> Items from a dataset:
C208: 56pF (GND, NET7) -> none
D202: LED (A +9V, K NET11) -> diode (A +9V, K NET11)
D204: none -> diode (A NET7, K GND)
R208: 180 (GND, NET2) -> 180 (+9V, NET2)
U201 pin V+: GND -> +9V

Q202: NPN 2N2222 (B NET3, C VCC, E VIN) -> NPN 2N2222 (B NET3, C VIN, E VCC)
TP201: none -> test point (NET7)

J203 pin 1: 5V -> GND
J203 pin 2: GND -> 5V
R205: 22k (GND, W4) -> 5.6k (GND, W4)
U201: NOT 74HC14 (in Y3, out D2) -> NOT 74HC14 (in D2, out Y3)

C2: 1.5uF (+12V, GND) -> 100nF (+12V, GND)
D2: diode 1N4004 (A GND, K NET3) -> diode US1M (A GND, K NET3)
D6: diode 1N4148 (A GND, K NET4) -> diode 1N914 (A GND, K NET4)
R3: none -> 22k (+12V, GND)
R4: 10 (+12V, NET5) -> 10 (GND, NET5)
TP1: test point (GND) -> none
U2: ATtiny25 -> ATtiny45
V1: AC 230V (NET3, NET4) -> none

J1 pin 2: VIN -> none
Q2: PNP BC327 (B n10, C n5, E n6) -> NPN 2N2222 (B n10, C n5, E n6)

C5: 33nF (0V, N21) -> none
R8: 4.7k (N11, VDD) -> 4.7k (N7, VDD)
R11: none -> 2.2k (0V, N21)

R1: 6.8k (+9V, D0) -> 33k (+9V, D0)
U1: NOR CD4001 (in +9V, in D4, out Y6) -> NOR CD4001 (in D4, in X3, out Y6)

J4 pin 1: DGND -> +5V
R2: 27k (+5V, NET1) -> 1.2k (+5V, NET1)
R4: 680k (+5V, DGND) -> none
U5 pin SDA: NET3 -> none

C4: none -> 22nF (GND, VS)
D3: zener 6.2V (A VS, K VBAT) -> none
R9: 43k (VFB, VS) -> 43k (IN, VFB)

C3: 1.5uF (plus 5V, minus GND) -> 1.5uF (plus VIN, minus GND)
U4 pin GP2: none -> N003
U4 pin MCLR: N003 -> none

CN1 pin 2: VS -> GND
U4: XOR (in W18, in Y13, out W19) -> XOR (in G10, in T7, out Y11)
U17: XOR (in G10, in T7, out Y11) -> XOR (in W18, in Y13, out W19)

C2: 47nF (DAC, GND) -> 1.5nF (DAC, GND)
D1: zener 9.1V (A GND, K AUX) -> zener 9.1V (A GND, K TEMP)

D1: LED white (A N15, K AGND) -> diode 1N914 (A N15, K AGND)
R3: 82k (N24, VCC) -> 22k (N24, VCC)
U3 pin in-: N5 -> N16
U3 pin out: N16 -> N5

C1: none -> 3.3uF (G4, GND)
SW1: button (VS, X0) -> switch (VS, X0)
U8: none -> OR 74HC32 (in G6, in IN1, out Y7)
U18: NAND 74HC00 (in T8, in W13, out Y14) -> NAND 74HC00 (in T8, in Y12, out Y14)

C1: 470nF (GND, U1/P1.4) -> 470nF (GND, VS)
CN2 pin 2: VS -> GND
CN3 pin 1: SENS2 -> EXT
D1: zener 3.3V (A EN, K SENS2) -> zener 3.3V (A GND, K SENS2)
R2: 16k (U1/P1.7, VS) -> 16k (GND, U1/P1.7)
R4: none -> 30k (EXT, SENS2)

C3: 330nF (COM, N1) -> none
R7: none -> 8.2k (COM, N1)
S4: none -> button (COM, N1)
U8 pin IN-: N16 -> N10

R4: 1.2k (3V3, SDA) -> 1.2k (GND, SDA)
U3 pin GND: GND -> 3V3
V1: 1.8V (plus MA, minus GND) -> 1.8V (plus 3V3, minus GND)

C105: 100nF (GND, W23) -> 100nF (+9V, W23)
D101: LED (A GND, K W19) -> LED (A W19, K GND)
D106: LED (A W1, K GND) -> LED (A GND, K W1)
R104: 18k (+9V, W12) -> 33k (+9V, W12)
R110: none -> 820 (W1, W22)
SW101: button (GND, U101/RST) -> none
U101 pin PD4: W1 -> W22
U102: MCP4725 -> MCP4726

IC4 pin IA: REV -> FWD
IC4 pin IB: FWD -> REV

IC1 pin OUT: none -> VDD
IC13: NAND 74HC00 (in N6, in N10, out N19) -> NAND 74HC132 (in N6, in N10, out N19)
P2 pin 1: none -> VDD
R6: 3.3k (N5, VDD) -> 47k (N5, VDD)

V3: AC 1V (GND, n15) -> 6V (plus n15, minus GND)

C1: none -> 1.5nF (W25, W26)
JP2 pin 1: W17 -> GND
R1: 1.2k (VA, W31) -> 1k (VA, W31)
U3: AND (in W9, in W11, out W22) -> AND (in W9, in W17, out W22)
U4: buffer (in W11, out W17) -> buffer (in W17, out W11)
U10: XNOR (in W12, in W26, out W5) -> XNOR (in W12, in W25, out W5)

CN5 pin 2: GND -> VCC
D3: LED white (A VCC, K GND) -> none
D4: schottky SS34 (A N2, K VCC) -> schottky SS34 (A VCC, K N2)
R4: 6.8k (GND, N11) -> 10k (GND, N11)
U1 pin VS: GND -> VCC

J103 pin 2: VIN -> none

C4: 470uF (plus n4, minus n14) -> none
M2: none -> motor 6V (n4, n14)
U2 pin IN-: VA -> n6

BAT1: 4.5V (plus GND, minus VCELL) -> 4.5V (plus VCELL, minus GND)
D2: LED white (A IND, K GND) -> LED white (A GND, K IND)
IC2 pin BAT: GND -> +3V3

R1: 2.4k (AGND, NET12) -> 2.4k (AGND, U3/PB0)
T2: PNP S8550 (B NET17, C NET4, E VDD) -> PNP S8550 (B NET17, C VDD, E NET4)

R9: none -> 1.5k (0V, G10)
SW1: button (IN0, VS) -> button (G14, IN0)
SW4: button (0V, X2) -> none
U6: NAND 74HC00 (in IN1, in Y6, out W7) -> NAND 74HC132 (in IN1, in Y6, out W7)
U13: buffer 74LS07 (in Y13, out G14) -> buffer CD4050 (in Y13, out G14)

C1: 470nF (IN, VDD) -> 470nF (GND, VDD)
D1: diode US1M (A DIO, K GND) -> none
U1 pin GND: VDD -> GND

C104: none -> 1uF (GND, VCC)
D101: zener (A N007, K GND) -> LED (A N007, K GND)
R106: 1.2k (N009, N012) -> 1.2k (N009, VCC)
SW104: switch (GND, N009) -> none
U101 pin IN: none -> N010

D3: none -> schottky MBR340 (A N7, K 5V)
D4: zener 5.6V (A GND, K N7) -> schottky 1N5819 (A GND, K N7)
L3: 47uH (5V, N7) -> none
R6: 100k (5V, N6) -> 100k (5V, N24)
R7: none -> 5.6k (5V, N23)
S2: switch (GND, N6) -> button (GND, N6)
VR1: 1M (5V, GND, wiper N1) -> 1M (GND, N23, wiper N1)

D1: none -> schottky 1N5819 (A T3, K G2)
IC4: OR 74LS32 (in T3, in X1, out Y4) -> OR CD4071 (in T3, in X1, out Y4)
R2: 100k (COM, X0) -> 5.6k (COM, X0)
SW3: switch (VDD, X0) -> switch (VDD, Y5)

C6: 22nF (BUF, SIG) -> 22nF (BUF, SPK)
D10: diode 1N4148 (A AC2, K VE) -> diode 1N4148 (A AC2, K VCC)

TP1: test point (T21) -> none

> WHAT THIS TASK INVOLVES: Return the entries above word for word.

> EXERCISE RESPONSE:
C208: 56pF (GND, NET7) -> none
D202: LED (A +9V, K NET11) -> diode (A +9V, K NET11)
D204: none -> diode (A NET7, K GND)
R208: 180 (GND, NET2) -> 180 (+9V, NET2)
U201 pin V+: GND -> +9V

Q202: NPN 2N2222 (B NET3, C VCC, E VIN) -> NPN 2N2222 (B NET3, C VIN, E VCC)
TP201: none -> test point (NET7)

J203 pin 1: 5V -> GND
J203 pin 2: GND -> 5V
R205: 22k (GND, W4) -> 5.6k (GND, W4)
U201: NOT 74HC14 (in Y3, out D2) -> NOT 74HC14 (in D2, out Y3)

C2: 1.5uF (+12V, GND) -> 100nF (+12V, GND)
D2: diode 1N4004 (A GND, K NET3) -> diode US1M (A GND, K NET3)
D6: diode 1N4148 (A GND, K NET4) -> diode 1N914 (A GND, K NET4)
R3: none -> 22k (+12V, GND)
R4: 10 (+12V, NET5) -> 10 (GND, NET5)
TP1: test point (GND) -> none
U2: ATtiny25 -> ATtiny45
V1: AC 230V (NET3, NET4) -> none

J1 pin 2: VIN -> none
Q2: PNP BC327 (B n10, C n5, E n6) -> NPN 2N2222 (B n10, C n5, E n6)

C5: 33nF (0V, N21) -> none
R8: 4.7k (N11, VDD) -> 4.7k (N7, VDD)
R11: none -> 2.2k (0V, N21)

R1: 6.8k (+9V, D0) -> 33k (+9V, D0)
U1: NOR CD4001 (in +9V, in D4, out Y6) -> NOR CD4001 (in D4, in X3, out Y6)

J4 pin 1: DGND -> +5V
R2: 27k (+5V, NET1) -> 1.2k (+5V, NET1)
R4: 680k (+5V, DGND) -> none
U5 pin SDA: NET3 -> none

C4: none -> 22nF (GND, VS)
D3: zener 6.2V (A VS, K VBAT) -> none
R9: 43k (VFB, VS) -> 43k (IN, VFB)

C3: 1.5uF (plus 5V, minus GND) -> 1.5uF (plus VIN, minus GND)
U4 pin GP2: none -> N003
U4 pin MCLR: N003 -> none

CN1 pin 2: VS -> GND
U4: XOR (in W18, in Y13, out W19) -> XOR (in G10, in T7, out Y11)
U17: XOR (in G10, in T7, out Y11) -> XOR (in W18, in Y13, out W19)

C2: 47nF (DAC, GND) -> 1.5nF (DAC, GND)
D1: zener 9.1V (A GND, K AUX) -> zener 9.1V (A GND, K TEMP)

D1: LED white (A N15, K AGND) -> diode 1N914 (A N15, K AGND)
R3: 82k (N24, VCC) -> 22k (N24, VCC)
U3 pin in-: N5 -> N16
U3 pin out: N16 -> N5

C1: none -> 3.3uF (G4, GND)
SW1: button (VS, X0) -> switch (VS, X0)
U8: none -> OR 74HC32 (in G6, in IN1, out Y7)
U18: NAND 74HC00 (in T8, in W13, out Y14) -> NAND 74HC00 (in T8, in Y12, out Y14)

C1: 470nF (GND, U1/P1.4) -> 470nF (GND, VS)
CN2 pin 2: VS -> GND
CN3 pin 1: SENS2 -> EXT
D1: zener 3.3V (A EN, K SENS2) -> zener 3.3V (A GND, K SENS2)
R2: 16k (U1/P1.7, VS) -> 16k (GND, U1/P1.7)
R4: none -> 30k (EXT, SENS2)

C3: 330nF (COM, N1) -> none
R7: none -> 8.2k (COM, N1)
S4: none -> button (COM, N1)
U8 pin IN-: N16 -> N10

R4: 1.2k (3V3, SDA) -> 1.2k (GND, SDA)
U3 pin GND: GND -> 3V3
V1: 1.8V (plus MA, minus GND) -> 1.8V (plus 3V3, minus GND)

C105: 100nF (GND, W23) -> 100nF (+9V, W23)
D101: LED (A GND, K W19) -> LED (A W19, K GND)
D106: LED (A W1, K GND) -> LED (A GND, K W1)
R104: 18k (+9V, W12) -> 33k (+9V, W12)
R110: none -> 820 (W1, W22)
SW101: button (GND, U101/RST) -> none
U101 pin PD4: W1 -> W22
U102: MCP4725 -> MCP4726

IC4 pin IA: REV -> FWD
IC4 pin IB: FWD -> REV

IC1 pin OUT: none -> VDD
IC13: NAND 74HC00 (in N6, in N10, out N19) -> NAND 74HC132 (in N6, in N10, out N19)
P2 pin 1: none -> VDD
R6: 3.3k (N5, VDD) -> 47k (N5, VDD)

V3: AC 1V (GND, n15) -> 6V (plus n15, minus GND)

C1: none -> 1.5nF (W25, W26)
JP2 pin 1: W17 -> GND
R1: 1.2k (VA, W31) -> 1k (VA, W31)
U3: AND (in W9, in W11, out W22) -> AND (in W9, in W17, out W22)
U4: buffer (in W11, out W17) -> buffer (in W17, out W11)
U10: XNOR (in W12, in W26, out W5) -> XNOR (in W12, in W25, out W5)

CN5 pin 2: GND -> VCC
D3: LED white (A VCC, K GND) -> none
D4: schottky SS34 (A N2, K VCC) -> schottky SS34 (A VCC, K N2)
R4: 6.8k (GND, N11) -> 10k (GND, N11)
U1 pin VS: GND -> VCC

J103 pin 2: VIN -> none

C4: 470uF (plus n4, minus n14) -> none
M2: none -> motor 6V (n4, n14)
U2 pin IN-: VA -> n6

BAT1: 4.5V (plus GND, minus VCELL) -> 4.5V (plus VCELL, minus GND)
D2: LED white (A IND, K GND) -> LED white (A GND, K IND)
IC2 pin BAT: GND -> +3V3

R1: 2.4k (AGND, NET12) -> 2.4k (AGND, U3/PB0)
T2: PNP S8550 (B NET17, C NET4, E VDD) -> PNP S8550 (B NET17, C VDD, E NET4)

R9: none -> 1.5k (0V, G10)
SW1: button (IN0, VS) -> button (G14, IN0)
SW4: button (0V, X2) -> none
U6: NAND 74HC00 (in IN1, in Y6, out W7) -> NAND 74HC132 (in IN1, in Y6, out W7)
U13: buffer 74LS07 (in Y13, out G14) -> buffer CD4050 (in Y13, out G14)

C1: 470nF (IN, VDD) -> 470nF (GND, VDD)
D1: diode US1M (A DIO, K GND) -> none
U1 pin GND: VDD -> GND

C104: none -> 1uF (GND, VCC)
D101: zener (A N007, K GND) -> LED (A N007, K GND)
R106: 1.2k (N009, N012) -> 1.2k (N009, VCC)
SW104: switch (GND, N009) -> none
U101 pin IN: none -> N010

D3: none -> schottky MBR340 (A N7, K 5V)
D4: zener 5.6V (A GND, K N7) -> schottky 1N5819 (A GND, K N7)
L3: 47uH (5V, N7) -> none
R6: 100k (5V, N6) -> 100k (5V, N24)
R7: none -> 5.6k (5V, N23)
S2: switch (GND, N6) -> button (GND, N6)
VR1: 1M (5V, GND, wiper N1) -> 1M (GND, N23, wiper N1)

D1: none -> schottky 1N5819 (A T3, K G2)
IC4: OR 74LS32 (in T3, in X1, out Y4) -> OR CD4071 (in T3, in X1, out Y4)
R2: 100k (COM, X0) -> 5.6k (COM, X0)
SW3: switch (VDD, X0) -> switch (VDD, Y5)

C6: 22nF (BUF, SIG) -> 22nF (BUF, SPK)
D10: diode 1N4148 (A AC2, K VE) -> diode 1N4148 (A AC2, K VCC)

TP1: test point (T21) -> none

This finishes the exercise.